Try it: For the entries below, the result should be an exact transcription of the lines from the one with "R24: 2.2k (JP1/2, VC2) -> 1.8k (JP1/2, VC2)" up to and including the one with "U16: NOT (in", and only those.

Record set:
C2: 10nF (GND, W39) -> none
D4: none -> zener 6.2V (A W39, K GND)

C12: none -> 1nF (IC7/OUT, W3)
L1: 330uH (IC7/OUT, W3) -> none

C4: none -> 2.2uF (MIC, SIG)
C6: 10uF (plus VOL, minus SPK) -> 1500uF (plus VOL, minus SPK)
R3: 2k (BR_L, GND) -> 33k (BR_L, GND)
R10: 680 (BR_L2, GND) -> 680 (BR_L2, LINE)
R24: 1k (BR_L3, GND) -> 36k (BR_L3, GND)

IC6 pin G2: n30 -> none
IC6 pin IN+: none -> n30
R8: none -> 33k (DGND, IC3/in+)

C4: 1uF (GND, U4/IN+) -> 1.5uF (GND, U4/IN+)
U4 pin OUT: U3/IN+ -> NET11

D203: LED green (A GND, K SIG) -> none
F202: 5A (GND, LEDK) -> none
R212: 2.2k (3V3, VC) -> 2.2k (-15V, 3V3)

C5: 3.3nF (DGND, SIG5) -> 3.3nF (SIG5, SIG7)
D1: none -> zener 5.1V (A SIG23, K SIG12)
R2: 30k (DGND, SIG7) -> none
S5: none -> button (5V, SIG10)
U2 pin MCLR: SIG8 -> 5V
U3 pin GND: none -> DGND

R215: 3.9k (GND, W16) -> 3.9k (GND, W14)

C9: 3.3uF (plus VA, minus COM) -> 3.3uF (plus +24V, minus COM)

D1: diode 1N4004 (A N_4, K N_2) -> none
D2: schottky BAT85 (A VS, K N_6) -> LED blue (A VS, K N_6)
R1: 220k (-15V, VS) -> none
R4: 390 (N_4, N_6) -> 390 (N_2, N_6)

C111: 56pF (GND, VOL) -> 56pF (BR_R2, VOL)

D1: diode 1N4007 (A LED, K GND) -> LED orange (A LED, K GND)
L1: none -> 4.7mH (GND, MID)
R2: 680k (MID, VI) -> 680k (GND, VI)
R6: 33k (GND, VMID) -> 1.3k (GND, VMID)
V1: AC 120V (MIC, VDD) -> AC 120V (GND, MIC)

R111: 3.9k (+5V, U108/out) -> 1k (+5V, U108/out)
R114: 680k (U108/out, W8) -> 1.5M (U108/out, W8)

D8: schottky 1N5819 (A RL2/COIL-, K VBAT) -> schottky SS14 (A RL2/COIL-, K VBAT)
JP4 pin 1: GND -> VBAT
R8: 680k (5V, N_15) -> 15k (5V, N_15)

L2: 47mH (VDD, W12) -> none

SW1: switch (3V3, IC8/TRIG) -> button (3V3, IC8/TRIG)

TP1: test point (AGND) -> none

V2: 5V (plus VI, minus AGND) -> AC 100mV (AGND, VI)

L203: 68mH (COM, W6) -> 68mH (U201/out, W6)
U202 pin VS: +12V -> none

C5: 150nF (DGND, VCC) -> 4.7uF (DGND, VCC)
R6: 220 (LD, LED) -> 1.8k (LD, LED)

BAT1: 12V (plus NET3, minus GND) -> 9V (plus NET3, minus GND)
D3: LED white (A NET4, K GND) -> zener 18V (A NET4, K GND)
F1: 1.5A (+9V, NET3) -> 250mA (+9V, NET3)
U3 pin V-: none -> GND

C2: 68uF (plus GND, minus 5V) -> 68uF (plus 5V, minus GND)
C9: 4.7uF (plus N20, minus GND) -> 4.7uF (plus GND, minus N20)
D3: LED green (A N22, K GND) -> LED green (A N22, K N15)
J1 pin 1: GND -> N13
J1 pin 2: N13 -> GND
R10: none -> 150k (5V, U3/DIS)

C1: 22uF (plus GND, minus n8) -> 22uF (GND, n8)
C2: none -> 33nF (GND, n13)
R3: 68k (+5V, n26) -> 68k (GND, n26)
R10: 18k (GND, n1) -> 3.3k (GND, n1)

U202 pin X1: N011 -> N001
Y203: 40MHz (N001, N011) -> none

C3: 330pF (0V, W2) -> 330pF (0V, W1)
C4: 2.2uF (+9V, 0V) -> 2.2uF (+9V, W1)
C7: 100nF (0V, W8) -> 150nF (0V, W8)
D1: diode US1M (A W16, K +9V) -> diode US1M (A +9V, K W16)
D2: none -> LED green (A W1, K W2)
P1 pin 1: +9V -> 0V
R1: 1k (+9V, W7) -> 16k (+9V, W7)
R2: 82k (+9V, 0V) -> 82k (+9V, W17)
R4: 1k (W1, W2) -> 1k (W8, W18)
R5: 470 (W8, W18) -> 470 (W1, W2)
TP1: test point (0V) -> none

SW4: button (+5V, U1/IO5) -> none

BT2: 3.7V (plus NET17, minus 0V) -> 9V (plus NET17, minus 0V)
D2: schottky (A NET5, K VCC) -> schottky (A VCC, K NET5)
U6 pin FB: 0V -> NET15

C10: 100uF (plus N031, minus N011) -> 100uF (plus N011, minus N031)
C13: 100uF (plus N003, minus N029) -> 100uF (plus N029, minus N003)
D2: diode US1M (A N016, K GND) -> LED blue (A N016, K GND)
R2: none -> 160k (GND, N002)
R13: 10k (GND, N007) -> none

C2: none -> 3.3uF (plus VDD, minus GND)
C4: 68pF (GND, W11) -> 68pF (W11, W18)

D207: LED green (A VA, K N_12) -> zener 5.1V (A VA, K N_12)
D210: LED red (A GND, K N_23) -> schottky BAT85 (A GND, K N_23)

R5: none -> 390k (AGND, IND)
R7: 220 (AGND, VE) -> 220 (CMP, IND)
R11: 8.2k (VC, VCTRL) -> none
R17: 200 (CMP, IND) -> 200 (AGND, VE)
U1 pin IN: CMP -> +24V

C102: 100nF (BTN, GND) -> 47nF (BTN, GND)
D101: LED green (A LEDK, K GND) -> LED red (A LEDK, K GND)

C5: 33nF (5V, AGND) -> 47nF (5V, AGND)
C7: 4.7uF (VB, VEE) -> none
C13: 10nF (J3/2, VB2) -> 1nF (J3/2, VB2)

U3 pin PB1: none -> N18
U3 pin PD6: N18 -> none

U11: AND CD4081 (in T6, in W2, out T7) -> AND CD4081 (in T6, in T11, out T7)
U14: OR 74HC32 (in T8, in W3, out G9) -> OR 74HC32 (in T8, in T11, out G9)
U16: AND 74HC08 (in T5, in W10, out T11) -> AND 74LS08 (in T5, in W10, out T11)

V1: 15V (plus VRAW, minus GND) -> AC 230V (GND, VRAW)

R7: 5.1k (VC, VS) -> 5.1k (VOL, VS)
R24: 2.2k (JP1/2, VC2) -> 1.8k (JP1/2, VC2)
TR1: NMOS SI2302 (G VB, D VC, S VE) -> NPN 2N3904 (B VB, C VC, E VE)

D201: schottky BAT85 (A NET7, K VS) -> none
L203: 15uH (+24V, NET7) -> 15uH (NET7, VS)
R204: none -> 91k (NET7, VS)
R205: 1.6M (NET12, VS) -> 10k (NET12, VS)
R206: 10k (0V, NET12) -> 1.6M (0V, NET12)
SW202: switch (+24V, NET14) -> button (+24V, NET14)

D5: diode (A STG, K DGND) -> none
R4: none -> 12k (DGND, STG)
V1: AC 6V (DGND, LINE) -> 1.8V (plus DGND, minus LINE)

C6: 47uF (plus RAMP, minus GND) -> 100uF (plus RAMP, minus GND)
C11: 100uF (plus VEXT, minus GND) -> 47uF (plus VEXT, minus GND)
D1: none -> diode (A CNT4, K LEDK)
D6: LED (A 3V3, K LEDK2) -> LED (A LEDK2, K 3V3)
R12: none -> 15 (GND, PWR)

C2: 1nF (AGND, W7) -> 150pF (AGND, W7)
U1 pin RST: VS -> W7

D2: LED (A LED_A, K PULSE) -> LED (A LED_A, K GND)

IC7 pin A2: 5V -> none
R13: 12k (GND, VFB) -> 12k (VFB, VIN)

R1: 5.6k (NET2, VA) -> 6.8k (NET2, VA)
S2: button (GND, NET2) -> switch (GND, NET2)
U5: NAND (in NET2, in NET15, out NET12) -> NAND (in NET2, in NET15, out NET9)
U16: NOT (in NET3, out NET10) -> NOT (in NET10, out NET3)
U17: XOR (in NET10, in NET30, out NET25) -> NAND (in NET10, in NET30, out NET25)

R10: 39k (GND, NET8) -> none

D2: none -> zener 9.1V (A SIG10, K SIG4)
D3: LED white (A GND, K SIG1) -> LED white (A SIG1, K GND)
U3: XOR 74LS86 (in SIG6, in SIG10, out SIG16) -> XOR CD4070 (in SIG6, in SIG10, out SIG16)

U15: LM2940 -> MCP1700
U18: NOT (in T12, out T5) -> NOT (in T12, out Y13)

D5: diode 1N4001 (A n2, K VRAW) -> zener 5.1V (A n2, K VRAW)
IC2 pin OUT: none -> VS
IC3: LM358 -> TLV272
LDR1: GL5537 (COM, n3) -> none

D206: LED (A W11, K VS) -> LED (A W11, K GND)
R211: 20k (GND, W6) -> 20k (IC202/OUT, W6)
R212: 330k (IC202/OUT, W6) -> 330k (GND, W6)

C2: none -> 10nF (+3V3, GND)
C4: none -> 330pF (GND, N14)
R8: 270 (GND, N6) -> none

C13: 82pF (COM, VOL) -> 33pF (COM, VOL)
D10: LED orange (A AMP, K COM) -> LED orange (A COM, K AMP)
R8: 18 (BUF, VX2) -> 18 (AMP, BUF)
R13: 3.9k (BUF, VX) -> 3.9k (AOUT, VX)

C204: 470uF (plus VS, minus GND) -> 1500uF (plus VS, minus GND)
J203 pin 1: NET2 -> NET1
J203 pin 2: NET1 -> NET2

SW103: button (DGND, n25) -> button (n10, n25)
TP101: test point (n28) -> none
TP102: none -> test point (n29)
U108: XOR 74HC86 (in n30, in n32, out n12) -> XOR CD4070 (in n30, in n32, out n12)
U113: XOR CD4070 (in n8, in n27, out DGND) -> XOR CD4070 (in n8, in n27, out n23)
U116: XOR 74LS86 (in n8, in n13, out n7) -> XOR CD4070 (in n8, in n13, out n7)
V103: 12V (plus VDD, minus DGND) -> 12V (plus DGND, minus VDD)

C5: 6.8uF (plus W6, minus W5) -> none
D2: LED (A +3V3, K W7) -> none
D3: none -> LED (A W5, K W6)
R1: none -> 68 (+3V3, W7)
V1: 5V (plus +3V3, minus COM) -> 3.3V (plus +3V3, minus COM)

Task response:
R24: 2.2k (JP1/2, VC2) -> 1.8k (JP1/2, VC2)
TR1: NMOS SI2302 (G VB, D VC, S VE) -> NPN 2N3904 (B VB, C VC, E VE)

D201: schottky BAT85 (A NET7, K VS) -> none
L203: 15uH (+24V, NET7) -> 15uH (NET7, VS)
R204: none -> 91k (NET7, VS)
R205: 1.6M (NET12, VS) -> 10k (NET12, VS)
R206: 10k (0V, NET12) -> 1.6M (0V, NET12)
SW202: switch (+24V, NET14) -> button (+24V, NET14)

D5: diode (A STG, K DGND) -> none
R4: none -> 12k (DGND, STG)
V1: AC 6V (DGND, LINE) -> 1.8V (plus DGND, minus LINE)

C6: 47uF (plus RAMP, minus GND) -> 100uF (plus RAMP, minus GND)
C11: 100uF (plus VEXT, minus GND) -> 47uF (plus VEXT, minus GND)
D1: none -> diode (A CNT4, K LEDK)
D6: LED (A 3V3, K LEDK2) -> LED (A LEDK2, K 3V3)
R12: none -> 15 (GND, PWR)

C2: 1nF (AGND, W7) -> 150pF (AGND, W7)
U1 pin RST: VS -> W7

D2: LED (A LED_A, K PULSE) -> LED (A LED_A, K GND)

IC7 pin A2: 5V -> none
R13: 12k (GND, VFB) -> 12k (VFB, VIN)

R1: 5.6k (NET2, VA) -> 6.8k (NET2, VA)
S2: button (GND, NET2) -> switch (GND, NET2)
U5: NAND (in NET2, in NET15, out NET12) -> NAND (in NET2, in NET15, out NET9)
U16: NOT (in NET3, out NET10) -> NOT (in NET10, out NET3)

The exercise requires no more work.